*Exercise:* Wherever "fork" appears in a line of the listing, that line should be returned.

*Source data:*
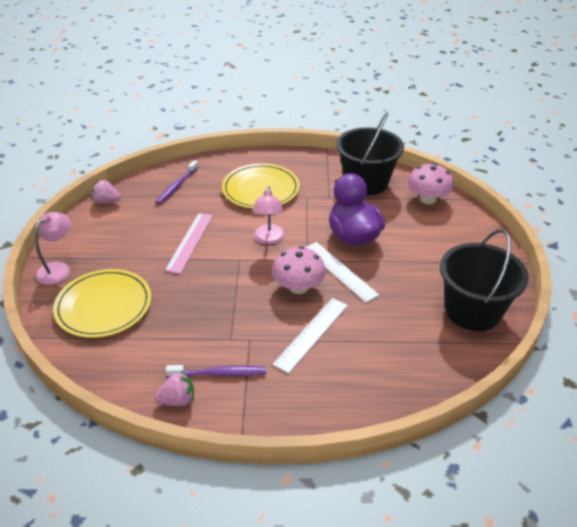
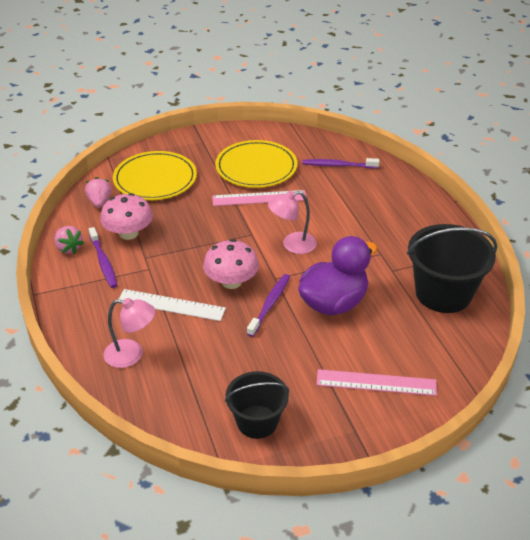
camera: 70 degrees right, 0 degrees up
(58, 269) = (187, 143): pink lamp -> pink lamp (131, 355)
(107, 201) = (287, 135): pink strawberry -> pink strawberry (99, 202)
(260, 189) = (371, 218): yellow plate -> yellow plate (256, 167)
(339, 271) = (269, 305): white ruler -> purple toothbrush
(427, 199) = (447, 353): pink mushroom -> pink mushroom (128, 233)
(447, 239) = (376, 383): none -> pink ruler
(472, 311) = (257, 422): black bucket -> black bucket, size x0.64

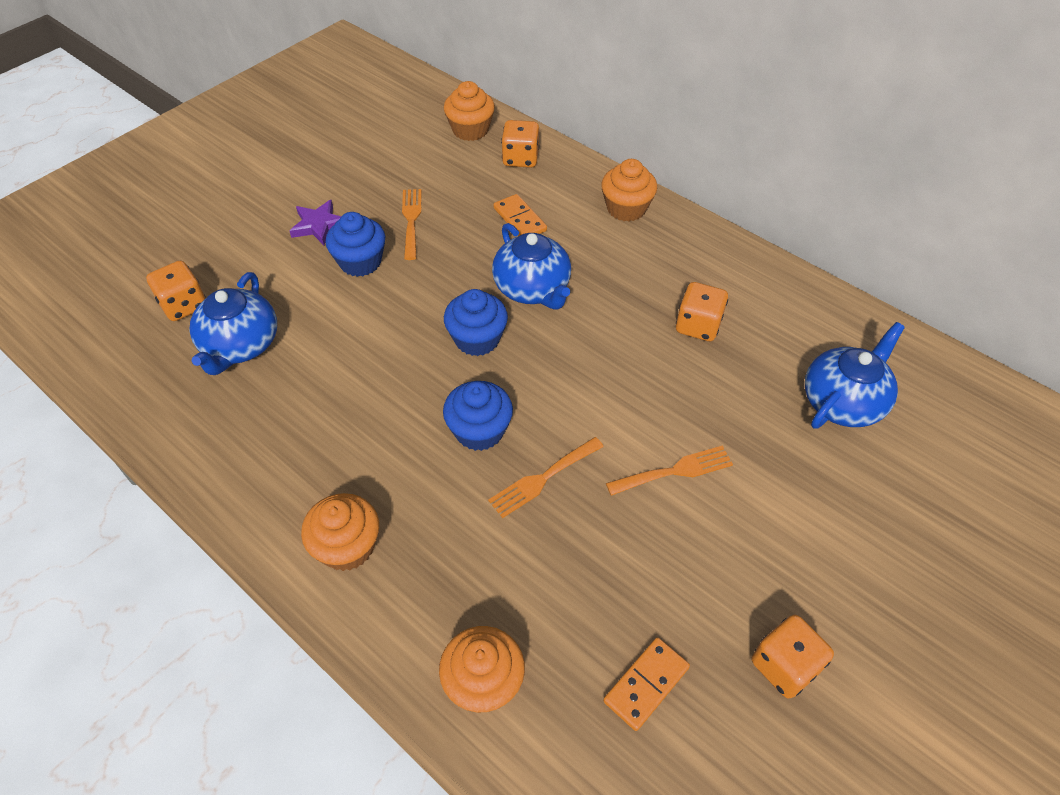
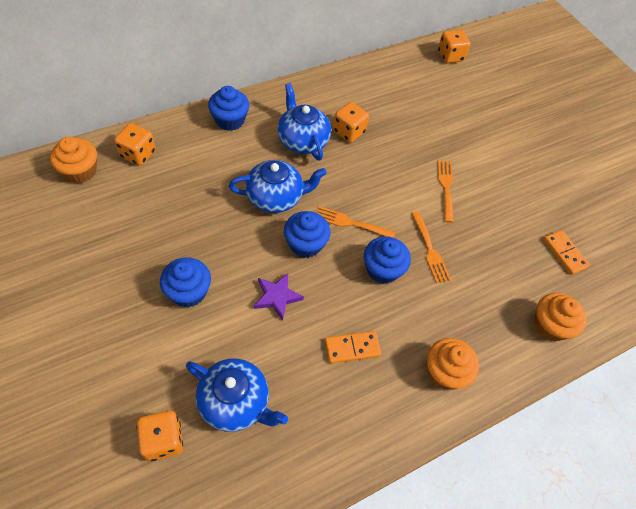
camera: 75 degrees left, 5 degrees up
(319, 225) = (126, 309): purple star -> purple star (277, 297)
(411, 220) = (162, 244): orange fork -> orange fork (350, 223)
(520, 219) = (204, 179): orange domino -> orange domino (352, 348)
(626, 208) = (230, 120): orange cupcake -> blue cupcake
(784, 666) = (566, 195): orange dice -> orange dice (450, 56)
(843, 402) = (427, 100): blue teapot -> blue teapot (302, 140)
...
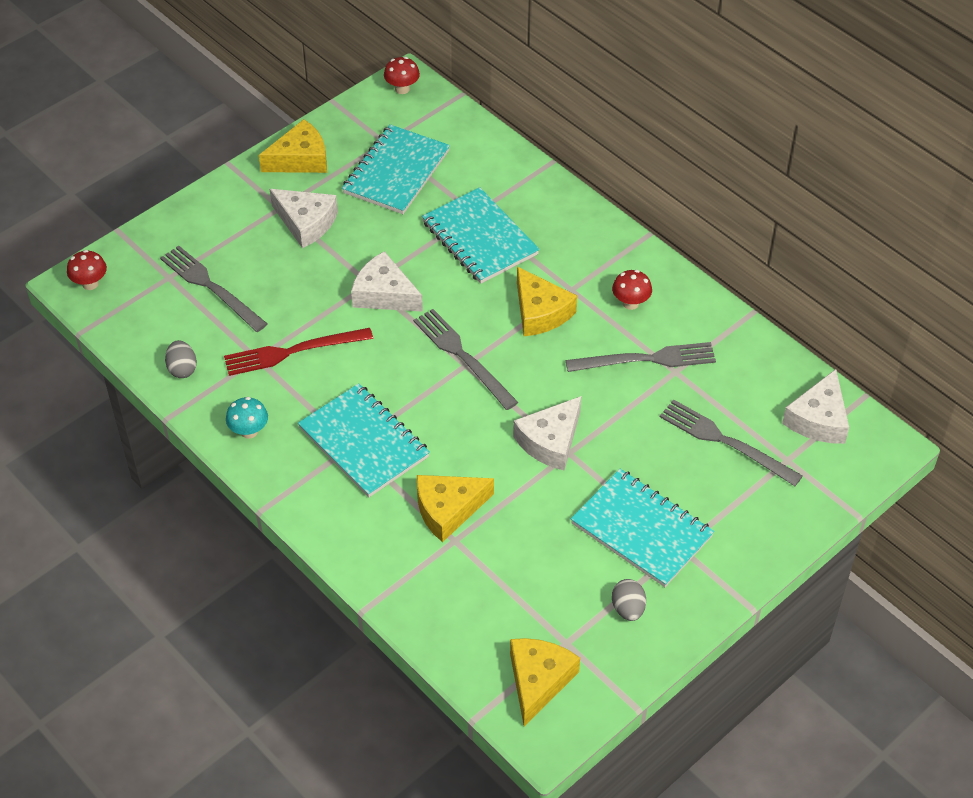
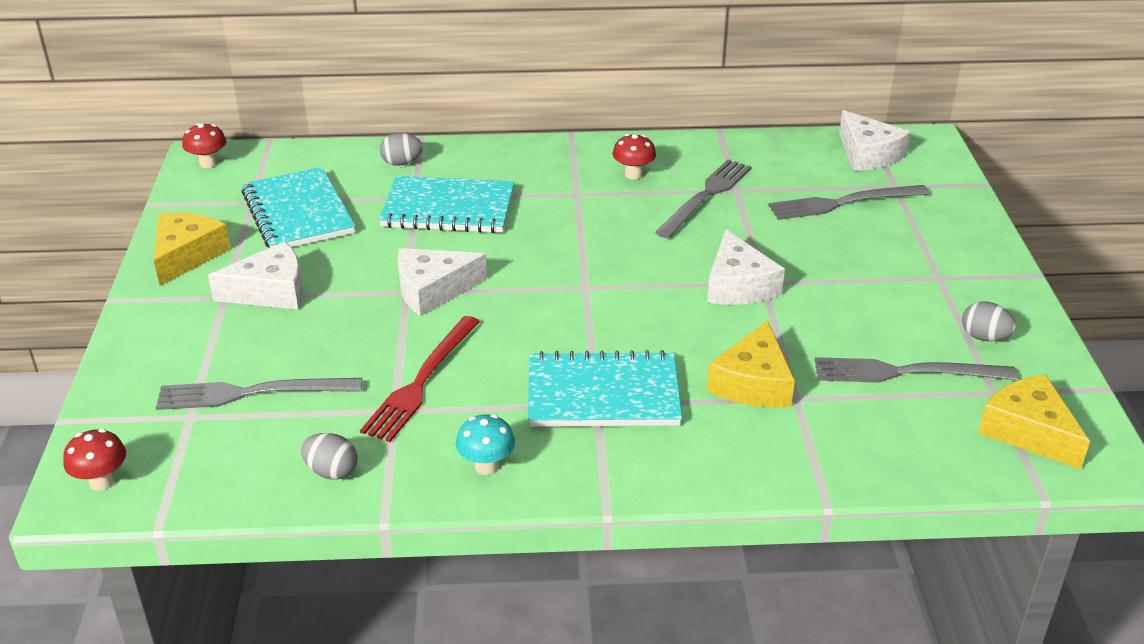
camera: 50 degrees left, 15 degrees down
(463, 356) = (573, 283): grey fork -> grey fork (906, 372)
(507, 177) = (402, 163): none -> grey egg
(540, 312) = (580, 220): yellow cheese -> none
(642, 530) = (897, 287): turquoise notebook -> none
==
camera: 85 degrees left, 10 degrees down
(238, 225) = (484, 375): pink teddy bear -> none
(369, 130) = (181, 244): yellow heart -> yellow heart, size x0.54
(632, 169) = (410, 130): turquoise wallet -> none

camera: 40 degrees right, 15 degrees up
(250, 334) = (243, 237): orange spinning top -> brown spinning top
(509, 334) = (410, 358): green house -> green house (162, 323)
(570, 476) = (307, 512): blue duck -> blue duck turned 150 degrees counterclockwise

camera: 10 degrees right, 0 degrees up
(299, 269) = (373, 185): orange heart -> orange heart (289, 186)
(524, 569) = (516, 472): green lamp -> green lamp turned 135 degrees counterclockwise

*Written answer:*
(411, 220) = (162, 244): orange fork -> orange fork (350, 223)
(463, 356) = (573, 283): grey fork -> grey fork (906, 372)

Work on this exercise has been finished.